**PROBLEM STATEMENT**
Copy out every line of the material below that contains the string "grace". Case counts.

**SUPPLIED MATERIAL**
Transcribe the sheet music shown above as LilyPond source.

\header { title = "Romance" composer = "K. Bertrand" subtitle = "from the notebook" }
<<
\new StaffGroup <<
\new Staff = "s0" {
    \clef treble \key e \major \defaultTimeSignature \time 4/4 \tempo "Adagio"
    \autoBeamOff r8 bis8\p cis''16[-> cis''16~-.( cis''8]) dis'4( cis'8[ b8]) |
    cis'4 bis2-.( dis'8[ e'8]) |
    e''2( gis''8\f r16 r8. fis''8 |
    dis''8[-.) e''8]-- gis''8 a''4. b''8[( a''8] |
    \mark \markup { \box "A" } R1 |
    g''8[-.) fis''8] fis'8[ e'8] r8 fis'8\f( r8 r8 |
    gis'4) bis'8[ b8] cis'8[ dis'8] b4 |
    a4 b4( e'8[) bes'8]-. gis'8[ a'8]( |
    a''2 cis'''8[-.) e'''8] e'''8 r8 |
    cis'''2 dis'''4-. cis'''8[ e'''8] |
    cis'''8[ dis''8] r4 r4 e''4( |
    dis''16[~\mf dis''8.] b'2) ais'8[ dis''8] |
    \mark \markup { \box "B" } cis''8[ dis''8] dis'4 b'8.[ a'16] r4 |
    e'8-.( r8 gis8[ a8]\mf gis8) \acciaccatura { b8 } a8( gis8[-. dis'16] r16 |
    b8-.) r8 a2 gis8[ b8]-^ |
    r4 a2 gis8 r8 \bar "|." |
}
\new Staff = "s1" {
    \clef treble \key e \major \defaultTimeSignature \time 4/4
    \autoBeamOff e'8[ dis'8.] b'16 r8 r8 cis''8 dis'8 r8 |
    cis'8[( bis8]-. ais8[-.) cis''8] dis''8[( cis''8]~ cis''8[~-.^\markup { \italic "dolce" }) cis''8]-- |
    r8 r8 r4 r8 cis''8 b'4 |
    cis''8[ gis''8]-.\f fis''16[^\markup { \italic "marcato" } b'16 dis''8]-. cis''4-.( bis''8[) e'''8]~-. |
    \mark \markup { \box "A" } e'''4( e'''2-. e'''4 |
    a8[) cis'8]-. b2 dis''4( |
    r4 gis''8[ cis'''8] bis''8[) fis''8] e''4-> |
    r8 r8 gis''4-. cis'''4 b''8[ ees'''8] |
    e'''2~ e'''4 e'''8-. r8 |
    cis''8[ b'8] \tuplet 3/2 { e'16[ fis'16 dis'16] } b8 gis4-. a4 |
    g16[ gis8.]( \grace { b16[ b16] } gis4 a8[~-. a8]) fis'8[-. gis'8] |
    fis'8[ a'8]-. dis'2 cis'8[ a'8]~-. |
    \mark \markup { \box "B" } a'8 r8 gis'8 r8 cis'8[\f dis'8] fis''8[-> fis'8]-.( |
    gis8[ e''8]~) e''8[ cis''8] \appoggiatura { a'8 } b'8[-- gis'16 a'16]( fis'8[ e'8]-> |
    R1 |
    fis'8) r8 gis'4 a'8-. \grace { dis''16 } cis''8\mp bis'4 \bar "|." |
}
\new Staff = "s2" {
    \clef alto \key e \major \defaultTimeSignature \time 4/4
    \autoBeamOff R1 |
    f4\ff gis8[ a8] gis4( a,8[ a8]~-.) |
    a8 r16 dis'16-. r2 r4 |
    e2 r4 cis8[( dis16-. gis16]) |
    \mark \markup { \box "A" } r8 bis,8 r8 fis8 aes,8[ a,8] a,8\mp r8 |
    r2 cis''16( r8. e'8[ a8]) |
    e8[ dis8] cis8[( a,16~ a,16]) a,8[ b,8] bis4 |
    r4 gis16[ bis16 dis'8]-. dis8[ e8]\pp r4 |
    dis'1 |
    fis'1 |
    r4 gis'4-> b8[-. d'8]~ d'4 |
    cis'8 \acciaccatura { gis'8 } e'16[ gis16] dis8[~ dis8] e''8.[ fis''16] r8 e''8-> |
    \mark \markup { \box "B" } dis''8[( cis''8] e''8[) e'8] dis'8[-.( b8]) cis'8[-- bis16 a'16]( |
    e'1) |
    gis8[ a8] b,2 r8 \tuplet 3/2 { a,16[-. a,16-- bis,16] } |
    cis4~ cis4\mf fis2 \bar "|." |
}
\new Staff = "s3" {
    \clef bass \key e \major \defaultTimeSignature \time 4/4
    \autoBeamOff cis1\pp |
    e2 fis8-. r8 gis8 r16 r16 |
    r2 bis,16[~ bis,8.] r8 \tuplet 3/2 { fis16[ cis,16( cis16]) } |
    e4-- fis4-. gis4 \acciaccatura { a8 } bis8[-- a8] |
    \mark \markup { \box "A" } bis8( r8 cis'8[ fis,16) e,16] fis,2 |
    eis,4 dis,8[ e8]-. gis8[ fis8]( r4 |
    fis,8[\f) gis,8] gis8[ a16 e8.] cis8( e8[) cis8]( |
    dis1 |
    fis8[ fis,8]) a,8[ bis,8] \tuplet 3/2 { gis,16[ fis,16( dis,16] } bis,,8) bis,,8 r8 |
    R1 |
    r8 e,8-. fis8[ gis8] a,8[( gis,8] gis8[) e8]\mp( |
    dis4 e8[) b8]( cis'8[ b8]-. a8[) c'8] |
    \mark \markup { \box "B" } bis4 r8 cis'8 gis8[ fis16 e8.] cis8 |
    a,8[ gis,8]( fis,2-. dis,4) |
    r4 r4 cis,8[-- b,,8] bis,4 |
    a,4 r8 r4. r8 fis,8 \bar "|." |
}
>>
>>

**OUTPUT BELOW**
    g16[ gis8.]( \grace { b16[ b16] } gis4 a8[~-. a8]) fis'8[-. gis'8] |
    fis'8) r8 gis'4 a'8-. \grace { dis''16 } cis''8\mp bis'4 \bar "|." |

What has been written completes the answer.